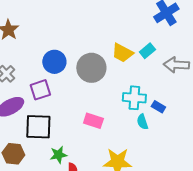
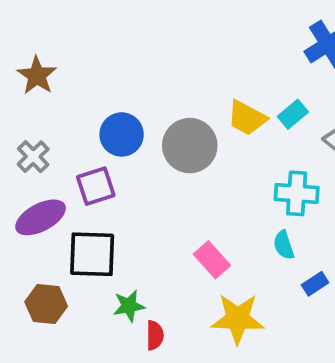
cyan cross: (134, 98) -> (297, 193), moved
blue rectangle: (158, 107) -> (315, 284), moved, turned -64
pink rectangle: (93, 121) -> (212, 260), moved, turned 30

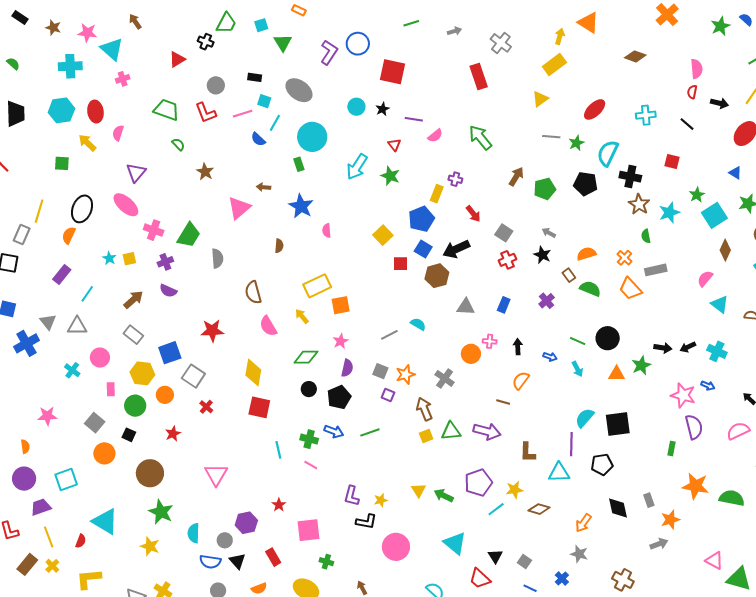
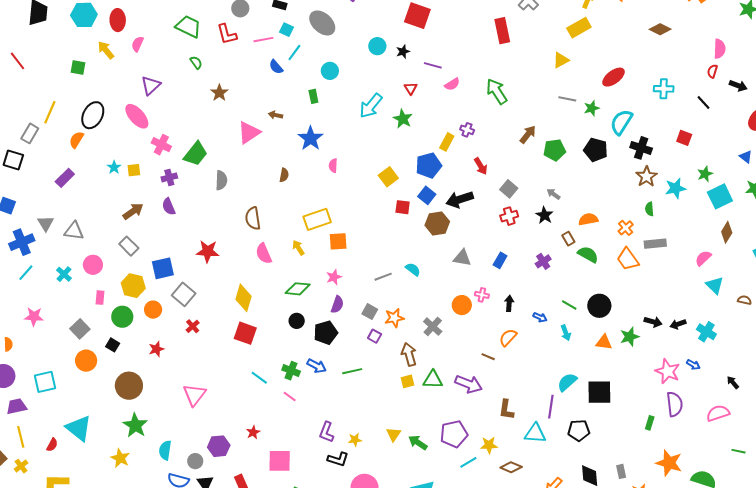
cyan circle: (312, 137) -> (330, 71), size x0.6
purple semicircle: (168, 291) -> (169, 207), turned 36
cyan line: (87, 294) -> (26, 273), moved
cyan line: (278, 450) -> (259, 378), turned -48

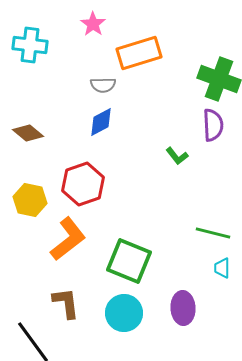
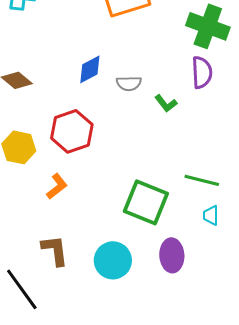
gray semicircle: (103, 85) -> (129, 83), moved
orange L-shape: (68, 239) -> (57, 186), size x0.6
green square: (129, 261) -> (146, 202), moved

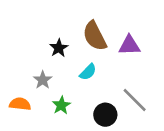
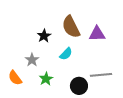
gray line: (135, 100) -> (101, 75), turned -50
orange semicircle: (20, 104) -> (15, 78), turned -133

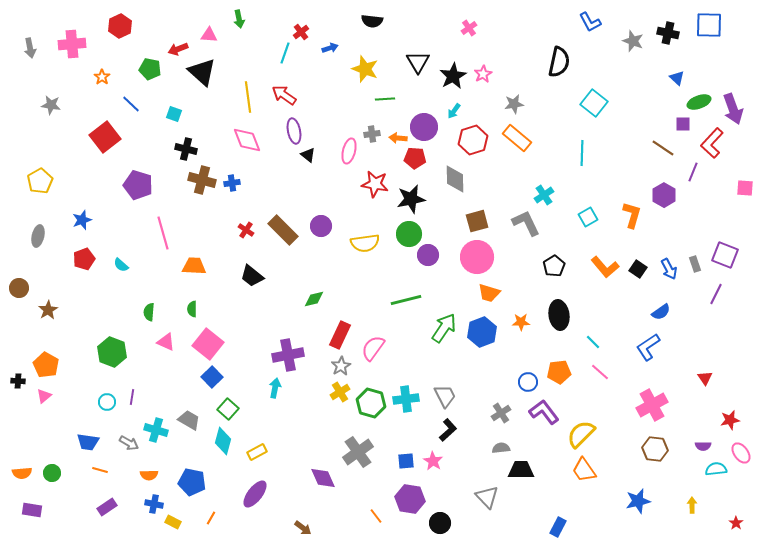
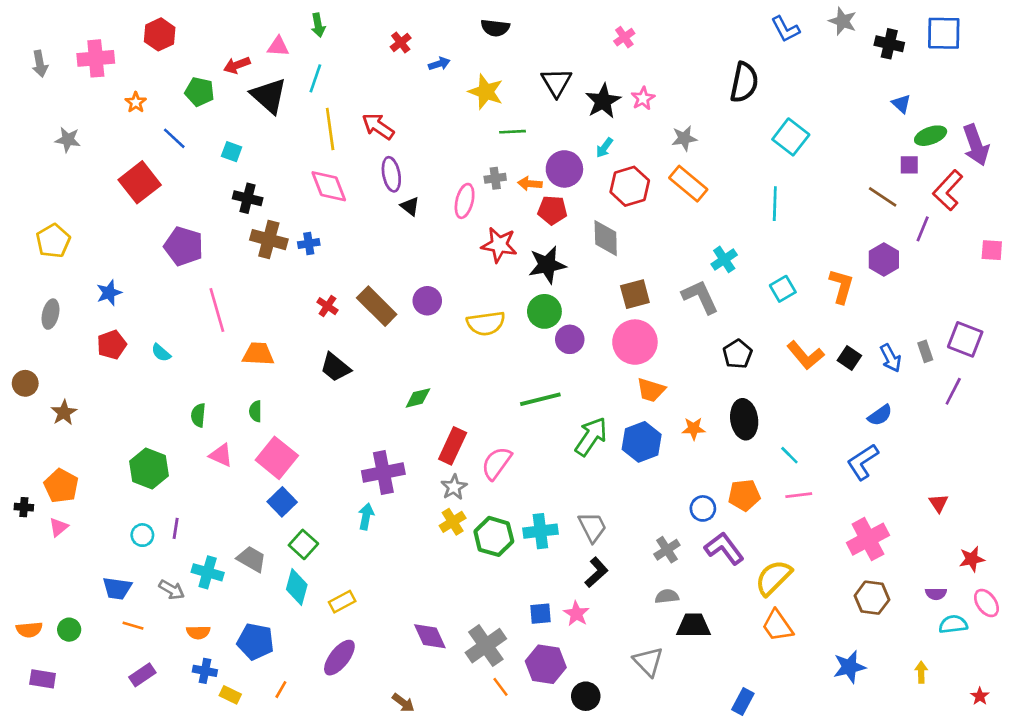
gray star: (633, 41) -> (843, 21), moved
cyan line: (285, 53) -> (315, 78), moved
pink line: (600, 372) -> (799, 495), turned -48
gray cross: (358, 452) -> (486, 646), moved

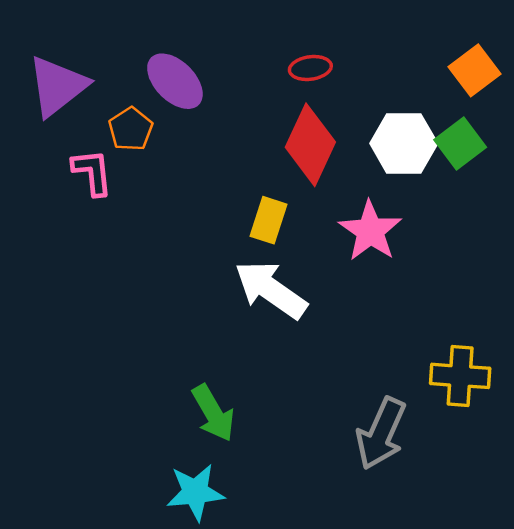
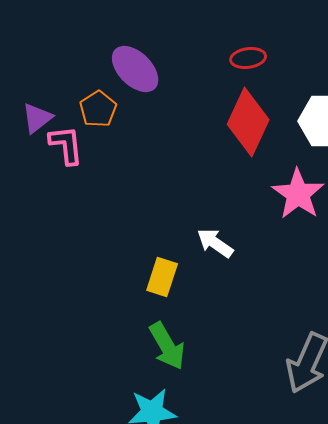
purple triangle: (58, 86) -> (37, 118), moved, size x0.6
yellow rectangle: (268, 220) -> (162, 277), moved
white arrow: (271, 290) -> (215, 243), size x0.6

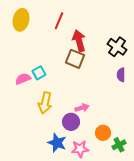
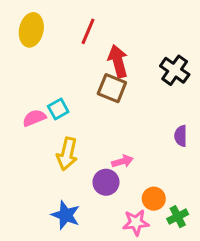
purple semicircle: (121, 75) -> (181, 136), moved
blue star: (57, 143) -> (66, 215), moved
pink star: (80, 149) -> (136, 223), moved

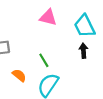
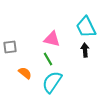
pink triangle: (48, 17) -> (52, 39), moved

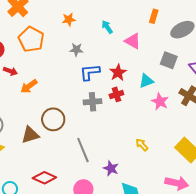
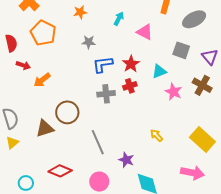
cyan arrow: (107, 27) -> (119, 19), turned 64

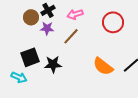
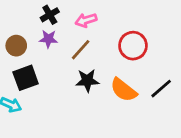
brown circle: (31, 17) -> (16, 46), moved
red circle: (113, 22) -> (133, 46), moved
black star: (53, 64) -> (87, 81), moved

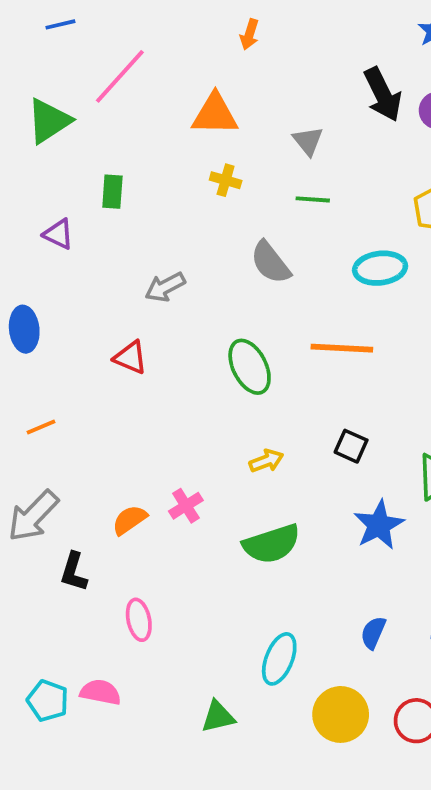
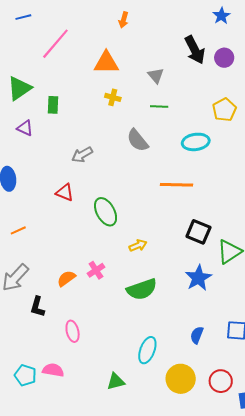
green triangle: (49, 121) -> (19, 88), moved
green ellipse: (250, 367) -> (106, 212), moved
black square: (351, 446) -> (198, 232), moved, size x1.4

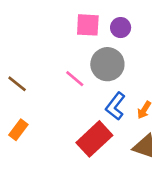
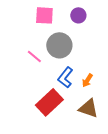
purple circle: (121, 28) -> (78, 15), moved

——————————

## WHAT THE TASK ASKS
Exact copy, no pictures: reproduce every entry shown above.

## PROBLEM SOLUTION
cyan cross: (134, 98) -> (297, 193), moved
blue rectangle: (158, 107) -> (315, 284), moved, turned -64
pink rectangle: (93, 121) -> (212, 260), moved, turned 30

cyan circle: (312, 137) -> (330, 71), size x0.6
purple semicircle: (168, 291) -> (169, 207), turned 36
cyan line: (87, 294) -> (26, 273), moved
cyan line: (278, 450) -> (259, 378), turned -48

gray semicircle: (103, 85) -> (129, 83), moved
orange L-shape: (68, 239) -> (57, 186), size x0.6
green square: (129, 261) -> (146, 202), moved

gray line: (135, 100) -> (101, 75), turned -50
orange semicircle: (20, 104) -> (15, 78), turned -133

gray star: (633, 41) -> (843, 21), moved
cyan line: (285, 53) -> (315, 78), moved
pink line: (600, 372) -> (799, 495), turned -48
gray cross: (358, 452) -> (486, 646), moved

purple triangle: (58, 86) -> (37, 118), moved, size x0.6
yellow rectangle: (268, 220) -> (162, 277), moved
white arrow: (271, 290) -> (215, 243), size x0.6

purple semicircle: (121, 75) -> (181, 136), moved
blue star: (57, 143) -> (66, 215), moved
pink star: (80, 149) -> (136, 223), moved

pink triangle: (48, 17) -> (52, 39), moved

cyan arrow: (107, 27) -> (119, 19), turned 64

brown circle: (31, 17) -> (16, 46), moved
red circle: (113, 22) -> (133, 46), moved
black star: (53, 64) -> (87, 81), moved

green triangle: (49, 121) -> (19, 88), moved
green ellipse: (250, 367) -> (106, 212), moved
black square: (351, 446) -> (198, 232), moved, size x1.4

purple circle: (121, 28) -> (78, 15), moved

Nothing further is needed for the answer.